*WHAT TO DO:* Transcribe every entry that follows exactly, omitting all pictures.

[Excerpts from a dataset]
Start of Block

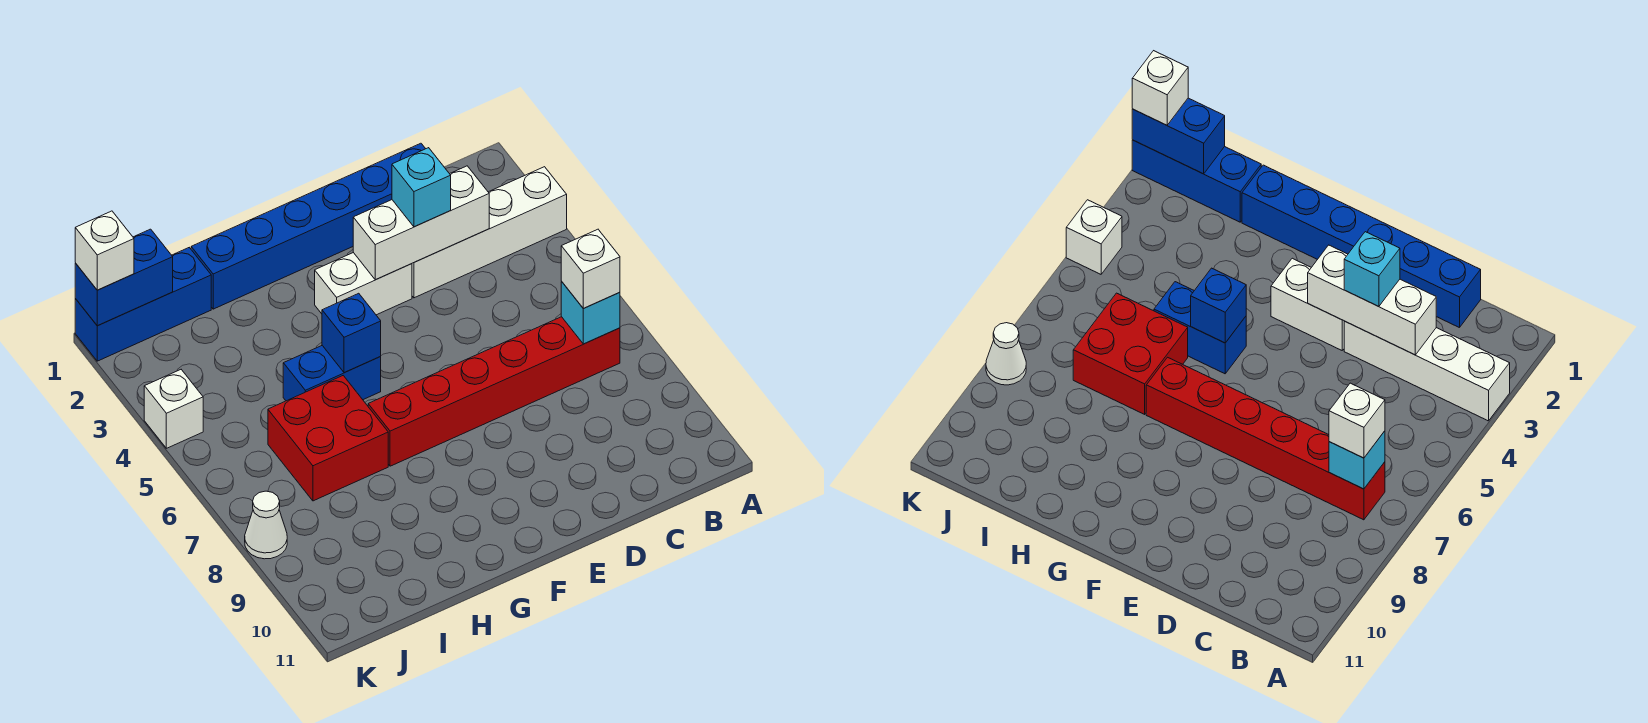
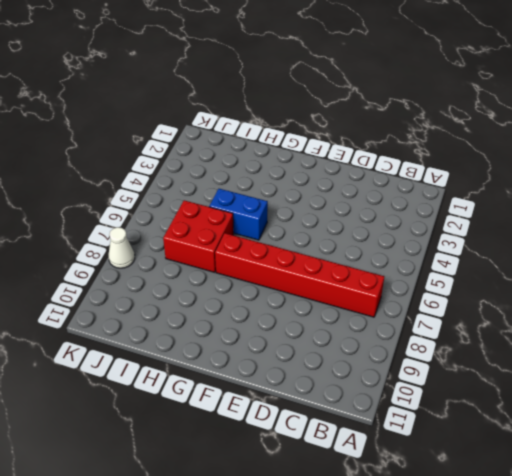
none -> white brick A3:D3 level 1
none -> blue brick C1:H1 level 1
none -> white brick E3:F3 level 1

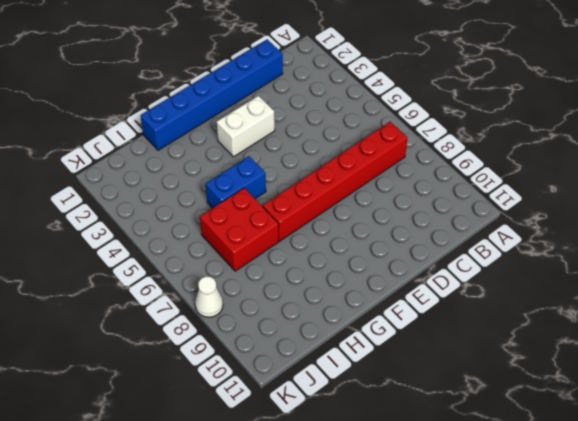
none -> white brick A3:D3 level 1
none -> blue brick I1:K1 level 1
none -> white brick K4 level 1

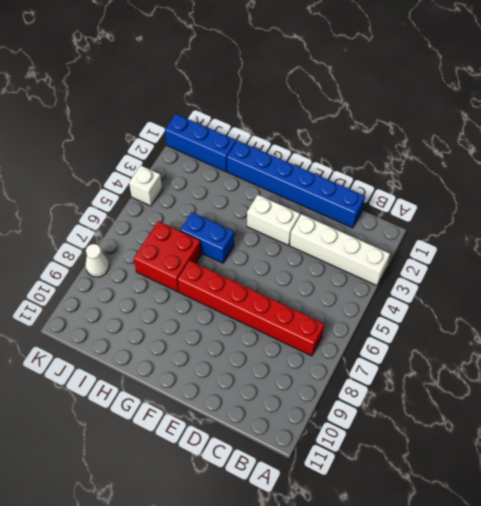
none -> cyan brick B7 level 2
none -> white brick C3:E3 level 2
none -> blue brick G5 level 2

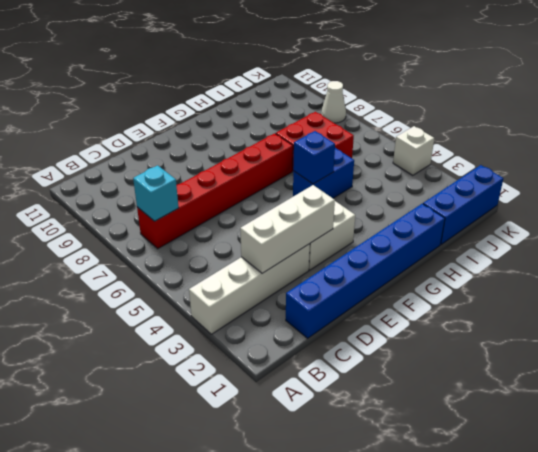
none -> blue brick J1:K1 level 2
none -> white brick B7 level 3
none -> cyan brick D3 level 3

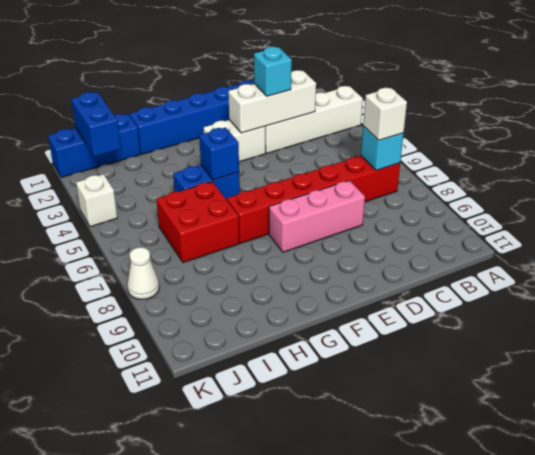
pink brick D8:F8 level 1 -> none
blue brick J1:J2 level 2 -> blue brick J1:K1 level 2
none -> white brick K1 level 3

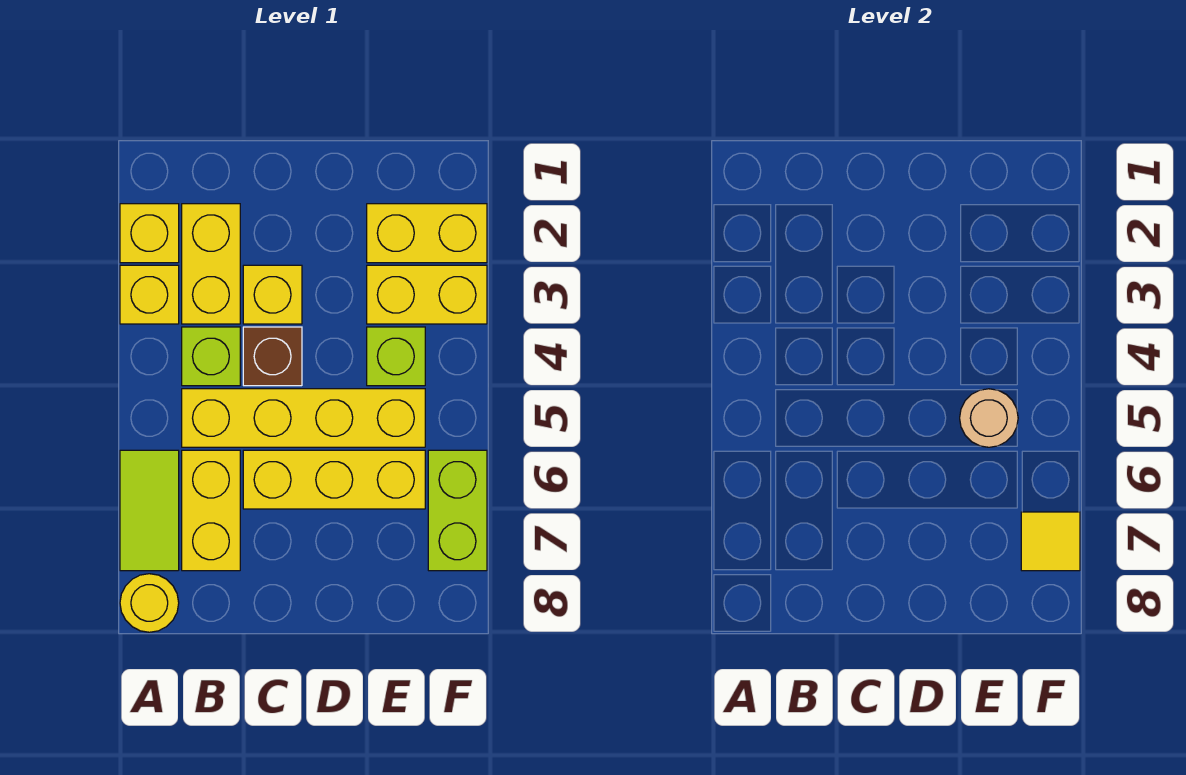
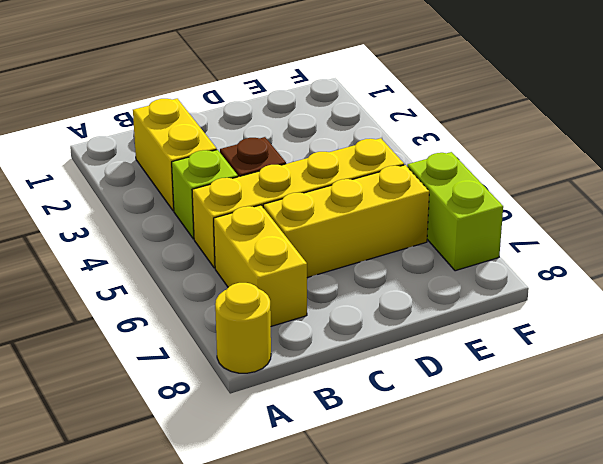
none -> yellow brick A2 level 1
none -> yellow brick A3 level 1
none -> lime tile A6:A7 level 1

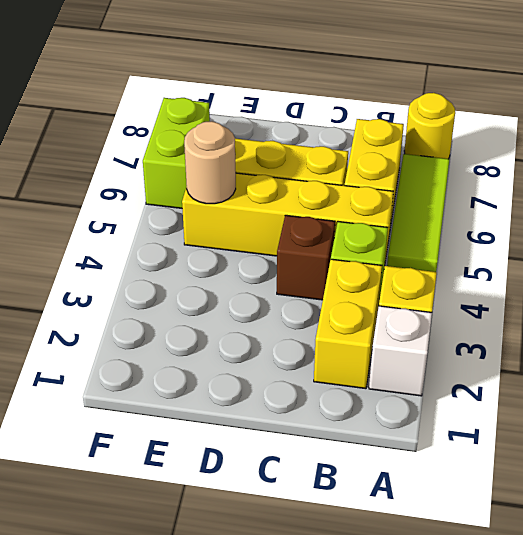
white brick A2 level 1 -> yellow brick A2 level 1
lime tile A5:A7 level 1 -> lime tile A6:A7 level 1
none -> yellow brick C3 level 1
none -> yellow brick E2:F2 level 1
none -> yellow brick E3:F3 level 1

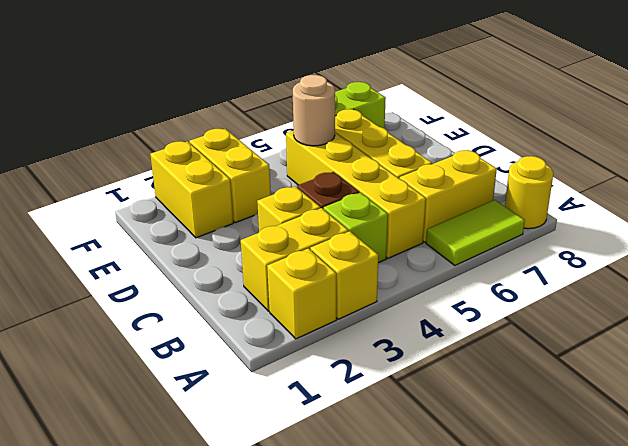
none -> lime brick E4 level 1
none -> yellow tile F7 level 2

End of Block

*OUTPUT FOR THIS EXERCISE:*
none -> white brick A3:D3 level 1
none -> blue brick C1:H1 level 1
none -> white brick E3:F3 level 1

none -> white brick A3:D3 level 1
none -> blue brick I1:K1 level 1
none -> white brick K4 level 1

none -> cyan brick B7 level 2
none -> white brick C3:E3 level 2
none -> blue brick G5 level 2

none -> blue brick J1:K1 level 2
none -> white brick B7 level 3
none -> cyan brick D3 level 3

pink brick D8:F8 level 1 -> none
blue brick J1:J2 level 2 -> blue brick J1:K1 level 2
none -> white brick K1 level 3

none -> yellow brick A2 level 1
none -> yellow brick A3 level 1
none -> lime tile A6:A7 level 1

white brick A2 level 1 -> yellow brick A2 level 1
lime tile A5:A7 level 1 -> lime tile A6:A7 level 1
none -> yellow brick C3 level 1
none -> yellow brick E2:F2 level 1
none -> yellow brick E3:F3 level 1

none -> lime brick E4 level 1
none -> yellow tile F7 level 2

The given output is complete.